§ **What to work on**
Count the lines in the items below that contain the string "kern", treating uppercase and lowercase letters as distinct. Give only the number.

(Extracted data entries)
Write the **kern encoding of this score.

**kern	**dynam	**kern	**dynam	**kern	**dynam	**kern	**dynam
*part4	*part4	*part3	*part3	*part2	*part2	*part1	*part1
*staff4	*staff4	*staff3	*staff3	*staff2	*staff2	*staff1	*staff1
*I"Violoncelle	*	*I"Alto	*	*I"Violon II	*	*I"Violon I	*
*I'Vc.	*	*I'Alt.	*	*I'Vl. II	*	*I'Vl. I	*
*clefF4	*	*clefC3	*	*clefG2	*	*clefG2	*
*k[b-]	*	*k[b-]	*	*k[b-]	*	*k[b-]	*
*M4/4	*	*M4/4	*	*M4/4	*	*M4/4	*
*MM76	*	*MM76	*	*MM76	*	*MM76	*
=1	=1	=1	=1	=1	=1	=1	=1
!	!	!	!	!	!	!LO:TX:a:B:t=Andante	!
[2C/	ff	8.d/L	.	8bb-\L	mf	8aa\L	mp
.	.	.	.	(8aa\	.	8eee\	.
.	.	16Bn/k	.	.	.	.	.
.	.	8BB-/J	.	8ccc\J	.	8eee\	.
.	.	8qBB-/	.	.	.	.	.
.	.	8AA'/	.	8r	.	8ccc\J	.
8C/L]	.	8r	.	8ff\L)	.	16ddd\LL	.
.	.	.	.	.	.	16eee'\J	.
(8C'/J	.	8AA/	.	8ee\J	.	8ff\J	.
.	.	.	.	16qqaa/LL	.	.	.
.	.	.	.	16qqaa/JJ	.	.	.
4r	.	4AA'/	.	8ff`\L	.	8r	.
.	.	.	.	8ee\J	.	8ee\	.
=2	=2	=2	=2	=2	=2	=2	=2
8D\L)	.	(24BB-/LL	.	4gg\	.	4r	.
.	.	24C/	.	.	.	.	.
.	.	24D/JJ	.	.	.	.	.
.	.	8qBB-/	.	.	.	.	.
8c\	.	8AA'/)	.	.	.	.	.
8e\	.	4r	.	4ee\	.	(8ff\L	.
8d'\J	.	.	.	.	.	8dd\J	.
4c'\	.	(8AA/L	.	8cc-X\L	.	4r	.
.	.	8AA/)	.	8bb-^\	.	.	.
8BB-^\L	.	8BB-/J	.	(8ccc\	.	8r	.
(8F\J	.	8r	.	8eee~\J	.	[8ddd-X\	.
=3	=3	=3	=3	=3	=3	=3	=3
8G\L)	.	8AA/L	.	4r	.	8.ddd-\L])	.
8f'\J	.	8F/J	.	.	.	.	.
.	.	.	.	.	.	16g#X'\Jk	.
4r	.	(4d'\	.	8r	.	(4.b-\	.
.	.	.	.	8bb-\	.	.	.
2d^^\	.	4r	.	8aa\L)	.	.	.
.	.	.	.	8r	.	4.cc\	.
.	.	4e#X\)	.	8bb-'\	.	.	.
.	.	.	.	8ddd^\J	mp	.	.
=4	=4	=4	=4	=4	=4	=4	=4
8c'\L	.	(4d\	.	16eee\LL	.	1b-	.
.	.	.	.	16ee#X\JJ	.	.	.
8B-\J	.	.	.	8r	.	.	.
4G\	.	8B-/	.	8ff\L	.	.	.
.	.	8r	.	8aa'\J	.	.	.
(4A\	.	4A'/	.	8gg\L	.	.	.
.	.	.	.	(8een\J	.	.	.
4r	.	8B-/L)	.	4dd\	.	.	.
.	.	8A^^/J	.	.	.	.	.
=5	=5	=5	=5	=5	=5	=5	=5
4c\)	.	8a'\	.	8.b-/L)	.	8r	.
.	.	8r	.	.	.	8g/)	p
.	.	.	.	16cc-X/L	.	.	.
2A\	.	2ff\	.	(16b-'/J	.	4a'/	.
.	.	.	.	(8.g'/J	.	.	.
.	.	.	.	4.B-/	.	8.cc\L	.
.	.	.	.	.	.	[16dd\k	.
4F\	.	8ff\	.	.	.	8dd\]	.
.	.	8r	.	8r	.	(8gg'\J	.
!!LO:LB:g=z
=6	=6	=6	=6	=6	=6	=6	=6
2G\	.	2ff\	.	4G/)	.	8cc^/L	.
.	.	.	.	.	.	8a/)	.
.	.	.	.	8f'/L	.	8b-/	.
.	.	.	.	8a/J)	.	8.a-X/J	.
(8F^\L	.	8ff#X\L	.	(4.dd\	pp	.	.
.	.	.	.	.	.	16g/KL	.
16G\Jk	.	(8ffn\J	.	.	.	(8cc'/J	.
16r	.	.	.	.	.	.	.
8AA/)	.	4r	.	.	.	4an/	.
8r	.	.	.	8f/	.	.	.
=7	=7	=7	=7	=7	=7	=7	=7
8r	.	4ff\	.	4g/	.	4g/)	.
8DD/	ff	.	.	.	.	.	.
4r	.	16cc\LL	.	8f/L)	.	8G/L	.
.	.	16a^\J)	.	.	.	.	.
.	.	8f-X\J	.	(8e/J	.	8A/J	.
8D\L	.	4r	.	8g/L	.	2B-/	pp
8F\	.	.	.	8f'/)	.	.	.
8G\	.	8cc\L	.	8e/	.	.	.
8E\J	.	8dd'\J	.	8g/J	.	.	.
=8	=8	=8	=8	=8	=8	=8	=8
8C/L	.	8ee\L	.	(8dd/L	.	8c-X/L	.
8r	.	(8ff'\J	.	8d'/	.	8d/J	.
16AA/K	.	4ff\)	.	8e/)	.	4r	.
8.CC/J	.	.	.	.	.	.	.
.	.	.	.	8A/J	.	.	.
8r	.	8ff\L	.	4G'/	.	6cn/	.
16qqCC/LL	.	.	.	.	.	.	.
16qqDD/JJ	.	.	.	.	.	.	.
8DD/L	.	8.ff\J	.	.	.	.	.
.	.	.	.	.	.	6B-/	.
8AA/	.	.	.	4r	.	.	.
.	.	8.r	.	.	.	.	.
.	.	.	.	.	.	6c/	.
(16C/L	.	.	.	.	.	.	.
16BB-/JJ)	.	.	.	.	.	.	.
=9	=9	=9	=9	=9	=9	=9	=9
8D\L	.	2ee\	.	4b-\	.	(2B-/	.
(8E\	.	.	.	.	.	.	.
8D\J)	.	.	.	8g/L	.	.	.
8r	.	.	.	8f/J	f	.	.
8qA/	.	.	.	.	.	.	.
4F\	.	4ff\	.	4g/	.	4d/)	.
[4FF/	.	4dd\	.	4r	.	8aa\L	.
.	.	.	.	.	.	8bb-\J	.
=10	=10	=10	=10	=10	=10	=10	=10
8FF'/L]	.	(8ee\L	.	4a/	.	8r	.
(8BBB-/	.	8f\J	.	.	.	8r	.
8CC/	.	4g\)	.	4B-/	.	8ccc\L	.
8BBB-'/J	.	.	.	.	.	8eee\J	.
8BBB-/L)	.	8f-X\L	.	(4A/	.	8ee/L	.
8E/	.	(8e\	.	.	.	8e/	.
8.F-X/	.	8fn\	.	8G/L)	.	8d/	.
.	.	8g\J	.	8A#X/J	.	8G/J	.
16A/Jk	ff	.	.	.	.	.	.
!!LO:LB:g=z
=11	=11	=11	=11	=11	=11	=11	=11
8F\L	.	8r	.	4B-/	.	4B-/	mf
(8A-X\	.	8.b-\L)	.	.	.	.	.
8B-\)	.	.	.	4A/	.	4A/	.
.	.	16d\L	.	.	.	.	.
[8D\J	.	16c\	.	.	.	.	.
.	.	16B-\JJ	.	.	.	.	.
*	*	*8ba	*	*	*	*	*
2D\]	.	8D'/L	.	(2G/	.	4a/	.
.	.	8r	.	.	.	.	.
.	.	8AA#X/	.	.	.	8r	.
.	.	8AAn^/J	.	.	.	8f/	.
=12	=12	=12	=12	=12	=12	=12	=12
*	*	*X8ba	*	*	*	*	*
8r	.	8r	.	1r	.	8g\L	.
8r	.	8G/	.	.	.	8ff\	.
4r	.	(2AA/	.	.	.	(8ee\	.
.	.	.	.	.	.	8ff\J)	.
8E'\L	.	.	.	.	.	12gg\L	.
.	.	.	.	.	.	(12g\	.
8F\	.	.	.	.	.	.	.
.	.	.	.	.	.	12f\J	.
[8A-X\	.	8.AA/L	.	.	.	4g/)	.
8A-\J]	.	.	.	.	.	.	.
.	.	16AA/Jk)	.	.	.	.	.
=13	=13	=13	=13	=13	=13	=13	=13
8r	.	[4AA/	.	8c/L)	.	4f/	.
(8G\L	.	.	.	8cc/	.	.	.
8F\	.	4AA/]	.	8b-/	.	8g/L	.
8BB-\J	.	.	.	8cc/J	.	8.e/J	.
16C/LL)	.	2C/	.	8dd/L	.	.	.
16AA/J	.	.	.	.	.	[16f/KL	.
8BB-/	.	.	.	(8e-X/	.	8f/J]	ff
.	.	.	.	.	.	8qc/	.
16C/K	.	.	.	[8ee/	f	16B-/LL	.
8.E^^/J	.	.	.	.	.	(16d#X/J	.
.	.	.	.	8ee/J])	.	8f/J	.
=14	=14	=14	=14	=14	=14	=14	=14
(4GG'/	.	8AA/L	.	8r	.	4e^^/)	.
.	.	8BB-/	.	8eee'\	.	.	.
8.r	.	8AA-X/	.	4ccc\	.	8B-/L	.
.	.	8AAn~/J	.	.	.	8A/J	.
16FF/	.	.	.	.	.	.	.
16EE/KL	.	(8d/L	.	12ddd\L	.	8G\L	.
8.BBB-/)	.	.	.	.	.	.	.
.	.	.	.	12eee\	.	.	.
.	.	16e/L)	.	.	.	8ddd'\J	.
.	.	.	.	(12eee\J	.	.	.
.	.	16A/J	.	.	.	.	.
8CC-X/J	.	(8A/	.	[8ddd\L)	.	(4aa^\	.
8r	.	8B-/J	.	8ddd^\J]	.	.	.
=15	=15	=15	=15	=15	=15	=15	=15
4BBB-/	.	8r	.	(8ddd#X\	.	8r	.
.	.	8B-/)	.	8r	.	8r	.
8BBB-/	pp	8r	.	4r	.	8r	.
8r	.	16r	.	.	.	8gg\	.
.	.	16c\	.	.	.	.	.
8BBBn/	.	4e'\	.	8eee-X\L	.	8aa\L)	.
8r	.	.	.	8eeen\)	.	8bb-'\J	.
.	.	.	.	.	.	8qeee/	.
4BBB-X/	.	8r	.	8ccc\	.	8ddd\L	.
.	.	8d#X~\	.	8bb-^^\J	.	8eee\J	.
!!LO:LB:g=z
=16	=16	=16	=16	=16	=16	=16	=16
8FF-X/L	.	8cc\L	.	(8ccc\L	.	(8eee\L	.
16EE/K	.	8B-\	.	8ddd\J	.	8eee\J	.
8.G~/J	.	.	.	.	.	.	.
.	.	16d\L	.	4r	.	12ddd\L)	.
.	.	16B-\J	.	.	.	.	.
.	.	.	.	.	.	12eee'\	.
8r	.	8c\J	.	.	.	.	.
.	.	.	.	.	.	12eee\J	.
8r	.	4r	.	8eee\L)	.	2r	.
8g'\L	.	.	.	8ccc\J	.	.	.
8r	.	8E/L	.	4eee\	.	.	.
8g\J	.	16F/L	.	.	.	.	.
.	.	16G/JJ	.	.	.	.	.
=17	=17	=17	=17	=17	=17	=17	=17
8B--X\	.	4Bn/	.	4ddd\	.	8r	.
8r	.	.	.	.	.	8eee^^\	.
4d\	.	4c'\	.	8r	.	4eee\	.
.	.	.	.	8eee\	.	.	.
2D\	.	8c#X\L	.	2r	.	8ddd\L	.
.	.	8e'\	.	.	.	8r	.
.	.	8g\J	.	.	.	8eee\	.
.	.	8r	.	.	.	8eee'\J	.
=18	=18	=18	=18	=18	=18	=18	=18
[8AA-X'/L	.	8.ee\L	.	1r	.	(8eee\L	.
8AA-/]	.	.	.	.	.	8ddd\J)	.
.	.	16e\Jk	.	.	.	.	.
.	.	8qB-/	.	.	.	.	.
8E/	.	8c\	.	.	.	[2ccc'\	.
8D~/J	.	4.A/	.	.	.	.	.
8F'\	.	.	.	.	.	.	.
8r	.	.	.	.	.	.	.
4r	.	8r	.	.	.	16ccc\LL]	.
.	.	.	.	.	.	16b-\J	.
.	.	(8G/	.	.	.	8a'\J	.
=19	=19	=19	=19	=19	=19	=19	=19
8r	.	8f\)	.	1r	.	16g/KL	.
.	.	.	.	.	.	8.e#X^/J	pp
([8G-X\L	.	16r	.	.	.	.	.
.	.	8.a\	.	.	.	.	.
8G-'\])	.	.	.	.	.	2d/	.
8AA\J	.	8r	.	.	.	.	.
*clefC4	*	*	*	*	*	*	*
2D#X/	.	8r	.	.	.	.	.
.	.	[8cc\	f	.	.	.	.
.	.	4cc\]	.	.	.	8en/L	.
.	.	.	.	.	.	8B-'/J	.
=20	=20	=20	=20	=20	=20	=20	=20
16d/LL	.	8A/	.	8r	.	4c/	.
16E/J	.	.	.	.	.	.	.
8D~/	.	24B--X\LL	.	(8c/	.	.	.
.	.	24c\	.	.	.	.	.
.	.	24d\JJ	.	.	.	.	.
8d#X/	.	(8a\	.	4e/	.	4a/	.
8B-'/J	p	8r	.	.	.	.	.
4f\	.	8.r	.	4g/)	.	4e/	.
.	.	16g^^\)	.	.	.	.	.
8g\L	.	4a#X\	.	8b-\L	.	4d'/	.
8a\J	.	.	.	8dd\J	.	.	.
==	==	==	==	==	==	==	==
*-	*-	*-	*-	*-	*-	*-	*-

§ **Result of this task**
2